Segment Open
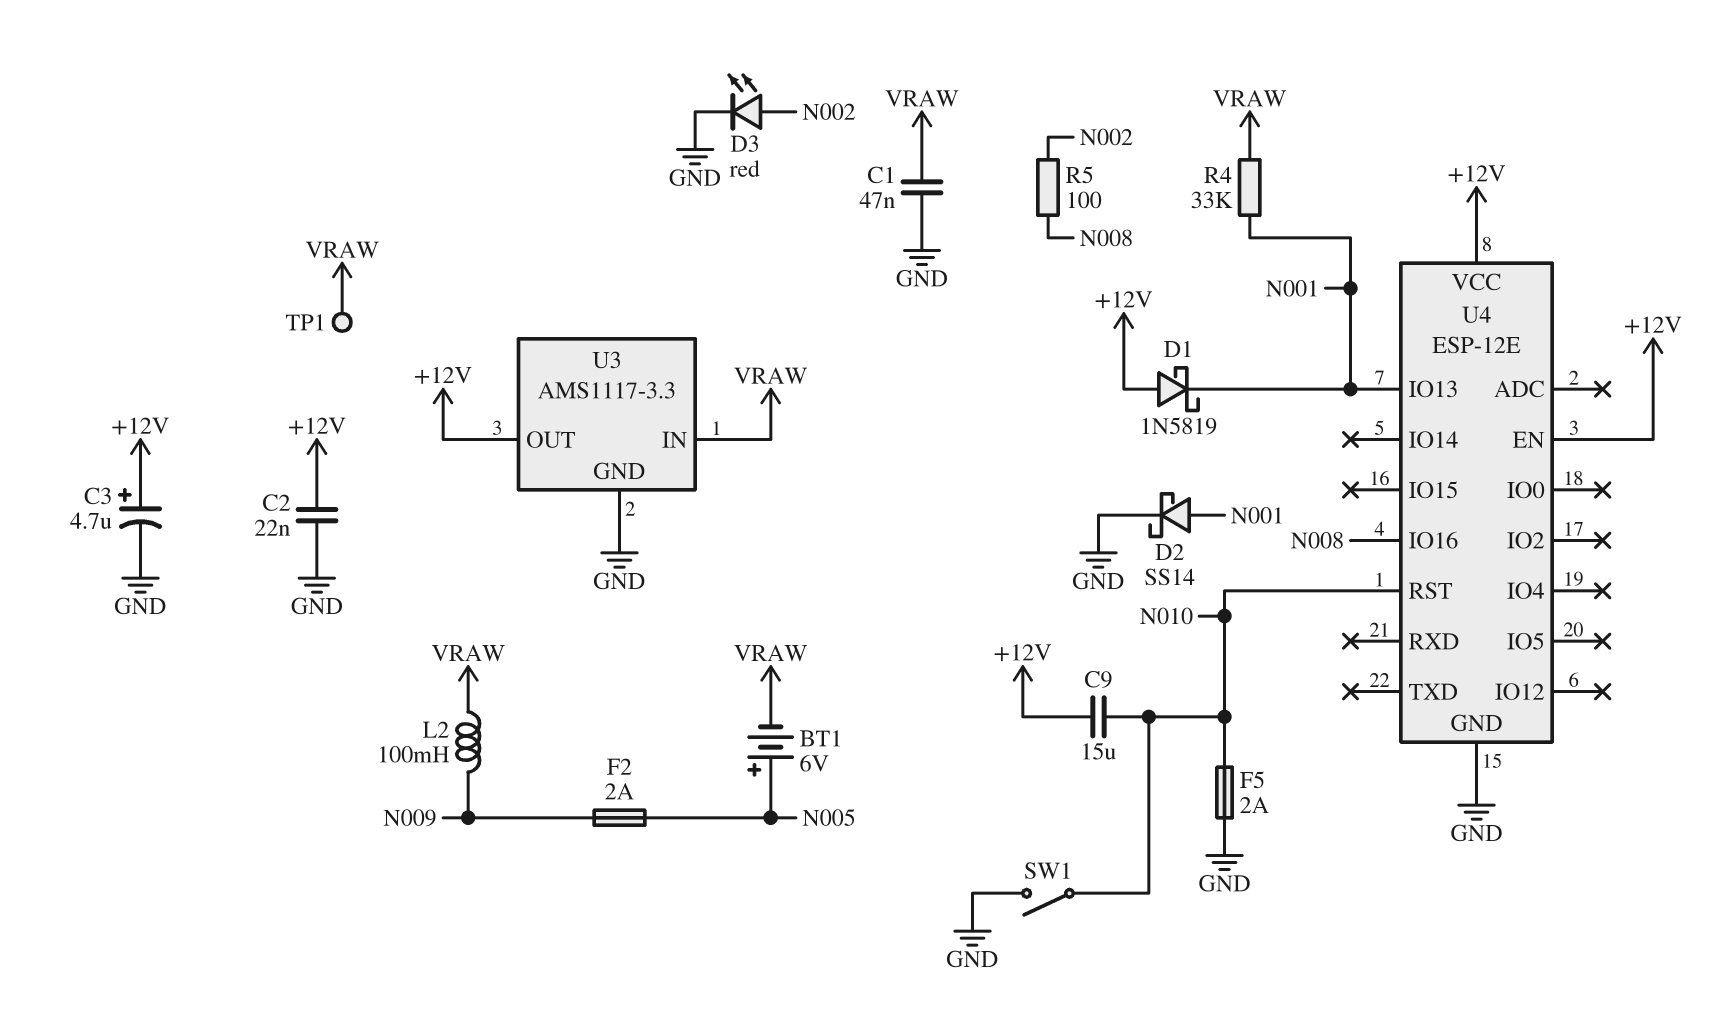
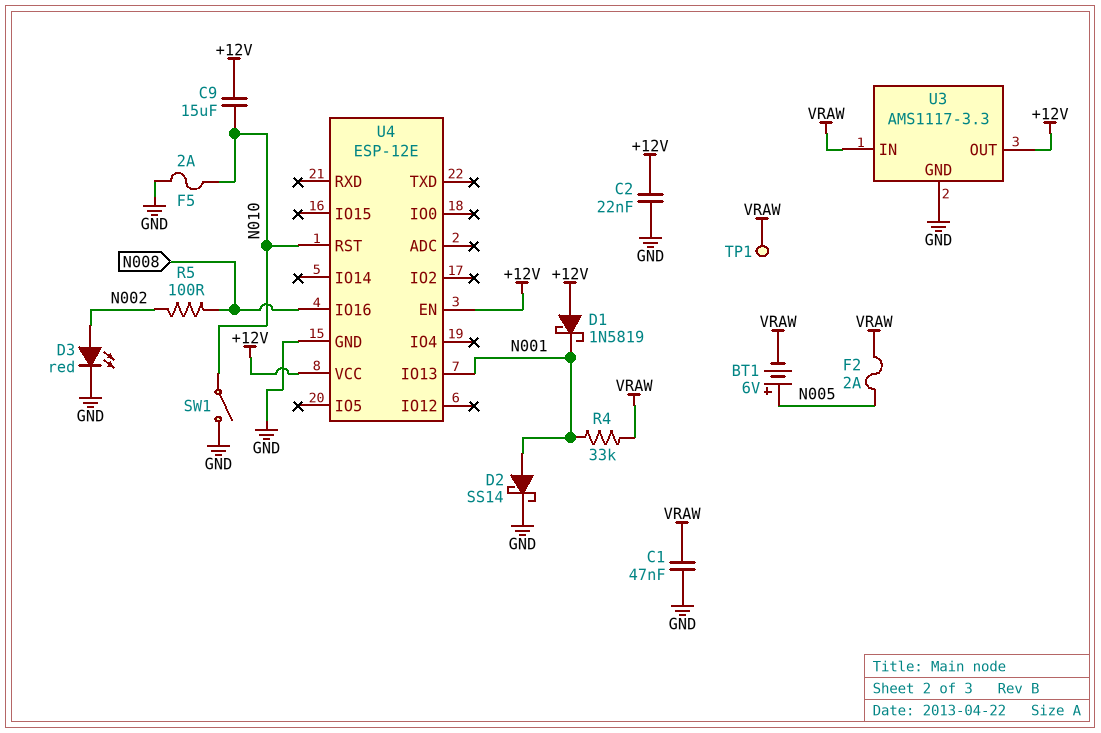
C3: 4.7uF (plus +12V, minus GND) -> none
F2: 2A (N005, N009) -> 2A (N005, VRAW)
L2: 100mH (N009, VRAW) -> none

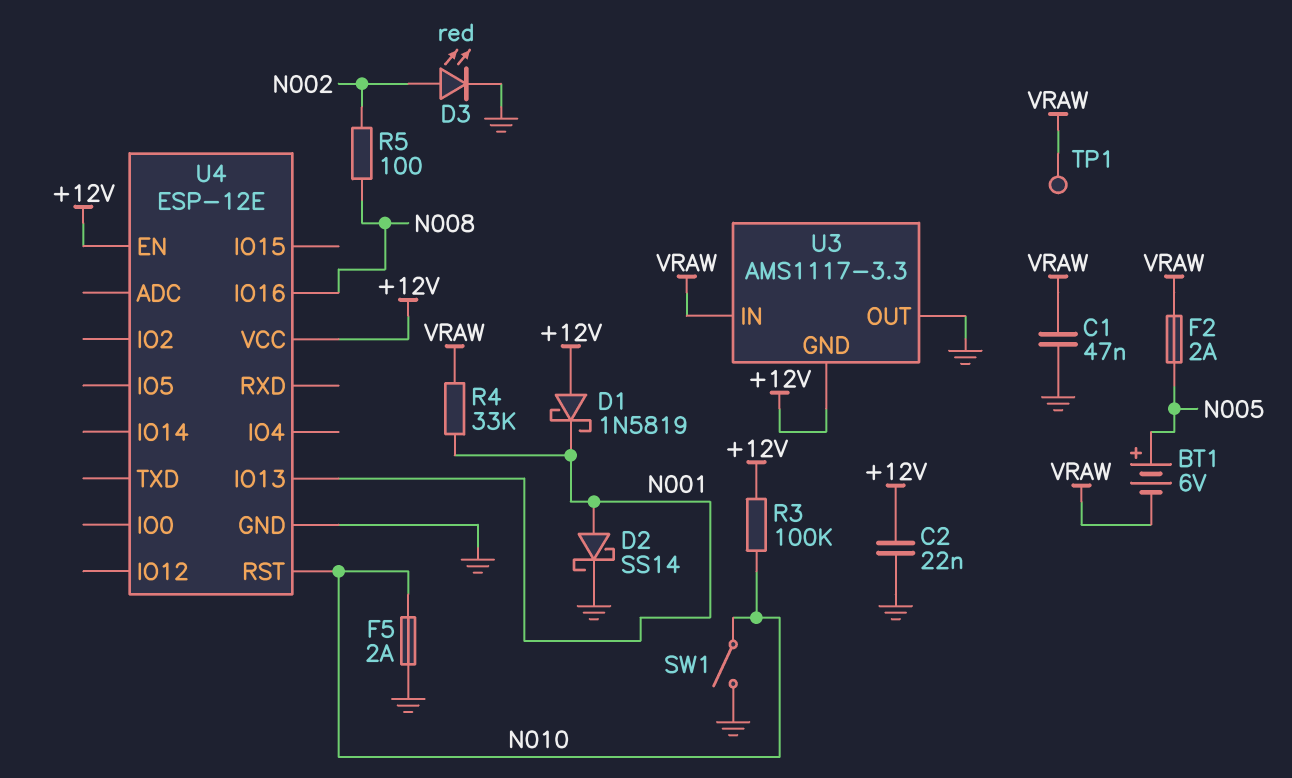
C9: 15uF (+12V, N010) -> none
R3: none -> 100k (+12V, N010)
U3 pin GND: GND -> +12V
U3 pin OUT: +12V -> GND

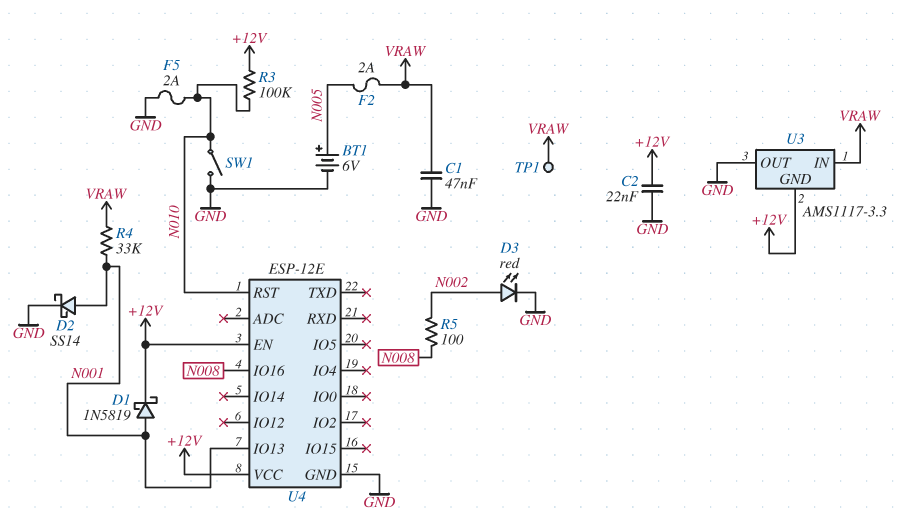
BT1: 6V (plus N005, minus VRAW) -> 6V (plus N005, minus GND)
D1: schottky 1N5819 (A +12V, K N001) -> schottky 1N5819 (A N001, K +12V)

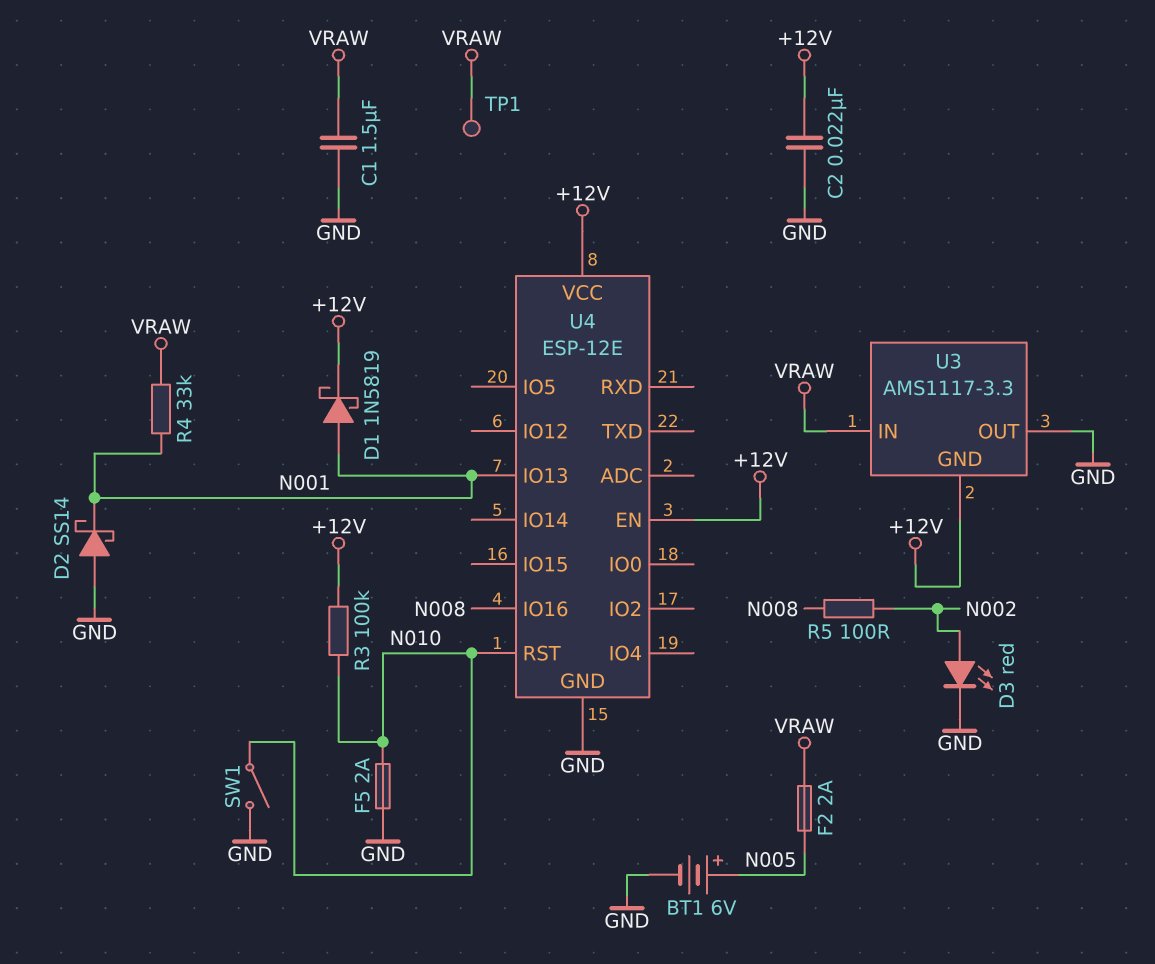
C1: 47nF (GND, VRAW) -> 1.5uF (GND, VRAW)
D2: schottky SS14 (A N001, K GND) -> schottky SS14 (A GND, K N001)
Segment Closed
Assigned task
With "VRAW" as the word to match, copy each line of the records that has it.

Answer to the exercise
F2: 2A (N005, N009) -> 2A (N005, VRAW)
L2: 100mH (N009, VRAW) -> none
BT1: 6V (plus N005, minus VRAW) -> 6V (plus N005, minus GND)
C1: 47nF (GND, VRAW) -> 1.5uF (GND, VRAW)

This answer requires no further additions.